** Opening Material supplied block **

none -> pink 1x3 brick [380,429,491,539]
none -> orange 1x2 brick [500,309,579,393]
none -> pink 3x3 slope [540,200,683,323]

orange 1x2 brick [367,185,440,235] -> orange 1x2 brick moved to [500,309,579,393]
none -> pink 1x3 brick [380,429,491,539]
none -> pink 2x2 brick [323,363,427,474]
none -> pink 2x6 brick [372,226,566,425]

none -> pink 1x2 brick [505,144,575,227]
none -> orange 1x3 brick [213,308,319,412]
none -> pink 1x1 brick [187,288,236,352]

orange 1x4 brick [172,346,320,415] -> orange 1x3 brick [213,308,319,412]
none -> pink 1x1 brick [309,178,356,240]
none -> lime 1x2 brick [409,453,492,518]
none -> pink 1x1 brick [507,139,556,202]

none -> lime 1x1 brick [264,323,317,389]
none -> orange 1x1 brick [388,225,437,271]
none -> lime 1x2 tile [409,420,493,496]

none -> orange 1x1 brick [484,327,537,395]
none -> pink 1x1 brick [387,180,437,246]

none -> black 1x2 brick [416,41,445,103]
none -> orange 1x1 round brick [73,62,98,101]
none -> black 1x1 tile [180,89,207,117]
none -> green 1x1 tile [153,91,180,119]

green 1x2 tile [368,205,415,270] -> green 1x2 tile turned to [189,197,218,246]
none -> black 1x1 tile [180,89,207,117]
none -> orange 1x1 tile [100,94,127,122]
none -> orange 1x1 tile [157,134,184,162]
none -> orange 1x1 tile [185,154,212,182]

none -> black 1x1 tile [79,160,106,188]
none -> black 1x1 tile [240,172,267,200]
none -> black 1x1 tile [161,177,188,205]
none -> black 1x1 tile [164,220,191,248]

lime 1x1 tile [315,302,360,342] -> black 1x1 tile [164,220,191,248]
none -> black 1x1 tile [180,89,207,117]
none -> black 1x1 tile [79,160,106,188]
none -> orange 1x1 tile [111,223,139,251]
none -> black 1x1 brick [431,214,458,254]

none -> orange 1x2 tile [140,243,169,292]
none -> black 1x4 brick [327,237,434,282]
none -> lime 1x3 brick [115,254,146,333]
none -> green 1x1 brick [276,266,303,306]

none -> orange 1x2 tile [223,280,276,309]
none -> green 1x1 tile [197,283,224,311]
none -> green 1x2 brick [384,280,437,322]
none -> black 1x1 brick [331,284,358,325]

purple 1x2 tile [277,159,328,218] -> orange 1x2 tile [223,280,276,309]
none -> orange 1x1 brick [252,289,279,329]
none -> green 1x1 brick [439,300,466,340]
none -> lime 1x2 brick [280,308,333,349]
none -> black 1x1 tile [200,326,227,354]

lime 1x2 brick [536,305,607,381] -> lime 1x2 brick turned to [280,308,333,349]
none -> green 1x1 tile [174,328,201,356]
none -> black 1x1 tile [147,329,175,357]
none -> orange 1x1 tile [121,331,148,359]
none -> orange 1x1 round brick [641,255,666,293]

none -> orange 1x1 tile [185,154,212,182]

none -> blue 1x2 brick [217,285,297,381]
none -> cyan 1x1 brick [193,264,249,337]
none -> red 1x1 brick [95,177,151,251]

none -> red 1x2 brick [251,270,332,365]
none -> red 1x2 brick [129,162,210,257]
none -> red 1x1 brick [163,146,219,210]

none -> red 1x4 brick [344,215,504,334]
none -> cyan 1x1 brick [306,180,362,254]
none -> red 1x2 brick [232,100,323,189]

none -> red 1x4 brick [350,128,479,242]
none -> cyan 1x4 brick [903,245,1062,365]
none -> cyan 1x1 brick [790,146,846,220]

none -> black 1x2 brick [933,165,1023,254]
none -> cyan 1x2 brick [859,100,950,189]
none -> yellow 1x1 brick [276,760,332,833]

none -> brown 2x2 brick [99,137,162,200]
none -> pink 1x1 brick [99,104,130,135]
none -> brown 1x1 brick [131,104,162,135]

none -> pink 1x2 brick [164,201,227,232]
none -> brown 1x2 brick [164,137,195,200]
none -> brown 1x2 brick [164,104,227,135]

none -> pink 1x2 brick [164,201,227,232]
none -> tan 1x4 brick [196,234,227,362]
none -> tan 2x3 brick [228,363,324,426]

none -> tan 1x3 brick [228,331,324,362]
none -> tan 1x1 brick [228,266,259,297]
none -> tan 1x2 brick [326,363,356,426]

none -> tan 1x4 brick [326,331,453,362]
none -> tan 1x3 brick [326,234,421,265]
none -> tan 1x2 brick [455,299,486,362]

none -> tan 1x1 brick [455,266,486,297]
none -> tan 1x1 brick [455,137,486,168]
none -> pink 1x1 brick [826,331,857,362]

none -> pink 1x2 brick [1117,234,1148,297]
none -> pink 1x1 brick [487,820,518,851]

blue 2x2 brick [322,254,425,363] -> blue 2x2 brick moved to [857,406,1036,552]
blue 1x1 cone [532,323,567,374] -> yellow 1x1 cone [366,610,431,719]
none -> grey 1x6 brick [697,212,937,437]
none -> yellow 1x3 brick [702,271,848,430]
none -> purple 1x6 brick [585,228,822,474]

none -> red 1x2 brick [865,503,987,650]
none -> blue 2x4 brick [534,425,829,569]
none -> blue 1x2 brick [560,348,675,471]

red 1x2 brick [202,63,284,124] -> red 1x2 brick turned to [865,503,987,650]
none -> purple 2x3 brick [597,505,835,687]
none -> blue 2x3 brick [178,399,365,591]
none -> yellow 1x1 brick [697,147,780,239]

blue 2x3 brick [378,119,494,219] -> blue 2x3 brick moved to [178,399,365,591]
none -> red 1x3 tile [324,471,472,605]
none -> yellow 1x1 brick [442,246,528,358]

** Closing Material supplied block **

◆ **Work required**
From the records above, extract exactly and only the lines that begin at the line with "none -> red 1x2 brick [232,100,323,189]" and stop after the line with "none -> blue 2x3 brick [178,399,365,591]".

◆ **Finished task**
none -> red 1x2 brick [232,100,323,189]

none -> red 1x4 brick [350,128,479,242]
none -> cyan 1x4 brick [903,245,1062,365]
none -> cyan 1x1 brick [790,146,846,220]

none -> black 1x2 brick [933,165,1023,254]
none -> cyan 1x2 brick [859,100,950,189]
none -> yellow 1x1 brick [276,760,332,833]

none -> brown 2x2 brick [99,137,162,200]
none -> pink 1x1 brick [99,104,130,135]
none -> brown 1x1 brick [131,104,162,135]

none -> pink 1x2 brick [164,201,227,232]
none -> brown 1x2 brick [164,137,195,200]
none -> brown 1x2 brick [164,104,227,135]

none -> pink 1x2 brick [164,201,227,232]
none -> tan 1x4 brick [196,234,227,362]
none -> tan 2x3 brick [228,363,324,426]

none -> tan 1x3 brick [228,331,324,362]
none -> tan 1x1 brick [228,266,259,297]
none -> tan 1x2 brick [326,363,356,426]

none -> tan 1x4 brick [326,331,453,362]
none -> tan 1x3 brick [326,234,421,265]
none -> tan 1x2 brick [455,299,486,362]

none -> tan 1x1 brick [455,266,486,297]
none -> tan 1x1 brick [455,137,486,168]
none -> pink 1x1 brick [826,331,857,362]

none -> pink 1x2 brick [1117,234,1148,297]
none -> pink 1x1 brick [487,820,518,851]

blue 2x2 brick [322,254,425,363] -> blue 2x2 brick moved to [857,406,1036,552]
blue 1x1 cone [532,323,567,374] -> yellow 1x1 cone [366,610,431,719]
none -> grey 1x6 brick [697,212,937,437]
none -> yellow 1x3 brick [702,271,848,430]
none -> purple 1x6 brick [585,228,822,474]

none -> red 1x2 brick [865,503,987,650]
none -> blue 2x4 brick [534,425,829,569]
none -> blue 1x2 brick [560,348,675,471]

red 1x2 brick [202,63,284,124] -> red 1x2 brick turned to [865,503,987,650]
none -> purple 2x3 brick [597,505,835,687]
none -> blue 2x3 brick [178,399,365,591]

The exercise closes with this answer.